**What you are asked to do**. Wherever the line with "pink cross: (40, 239) -> (58, 325), moved" sits in the listing below, transcribe from it up to and including the line with "black triangle: (72, 325)", exactly, and leave the remaining lines out.

**Records supplied**.
■ ■ ■ ■ ■ ■ ■
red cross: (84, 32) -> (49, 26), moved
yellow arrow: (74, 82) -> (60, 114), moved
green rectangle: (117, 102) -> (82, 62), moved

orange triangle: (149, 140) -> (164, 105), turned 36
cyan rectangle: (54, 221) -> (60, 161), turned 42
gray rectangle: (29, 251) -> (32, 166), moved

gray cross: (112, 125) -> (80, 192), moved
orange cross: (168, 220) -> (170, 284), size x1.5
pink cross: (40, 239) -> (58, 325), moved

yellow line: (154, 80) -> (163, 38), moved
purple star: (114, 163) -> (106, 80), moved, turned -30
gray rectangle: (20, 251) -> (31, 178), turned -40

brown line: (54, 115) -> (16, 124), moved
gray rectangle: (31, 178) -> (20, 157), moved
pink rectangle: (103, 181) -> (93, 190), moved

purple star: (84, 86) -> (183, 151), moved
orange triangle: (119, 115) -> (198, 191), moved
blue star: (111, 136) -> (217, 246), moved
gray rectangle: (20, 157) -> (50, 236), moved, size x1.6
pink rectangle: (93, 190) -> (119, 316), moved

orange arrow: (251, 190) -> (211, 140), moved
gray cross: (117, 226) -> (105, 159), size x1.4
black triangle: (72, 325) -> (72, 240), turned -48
■ ■ ■ ■ ■ ■ ■
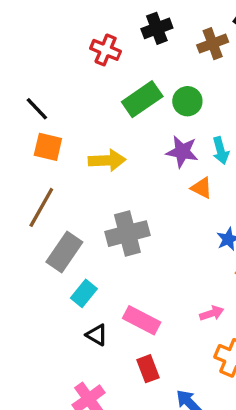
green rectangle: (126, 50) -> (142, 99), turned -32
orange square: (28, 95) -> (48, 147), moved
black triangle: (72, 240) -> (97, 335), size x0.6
■ ■ ■ ■ ■ ■ ■
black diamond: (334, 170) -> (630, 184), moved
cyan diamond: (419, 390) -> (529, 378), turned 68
■ ■ ■ ■ ■ ■ ■
**Task result**.
pink cross: (40, 239) -> (58, 325), moved

yellow line: (154, 80) -> (163, 38), moved
purple star: (114, 163) -> (106, 80), moved, turned -30
gray rectangle: (20, 251) -> (31, 178), turned -40

brown line: (54, 115) -> (16, 124), moved
gray rectangle: (31, 178) -> (20, 157), moved
pink rectangle: (103, 181) -> (93, 190), moved

purple star: (84, 86) -> (183, 151), moved
orange triangle: (119, 115) -> (198, 191), moved
blue star: (111, 136) -> (217, 246), moved
gray rectangle: (20, 157) -> (50, 236), moved, size x1.6
pink rectangle: (93, 190) -> (119, 316), moved

orange arrow: (251, 190) -> (211, 140), moved
gray cross: (117, 226) -> (105, 159), size x1.4
black triangle: (72, 325) -> (72, 240), turned -48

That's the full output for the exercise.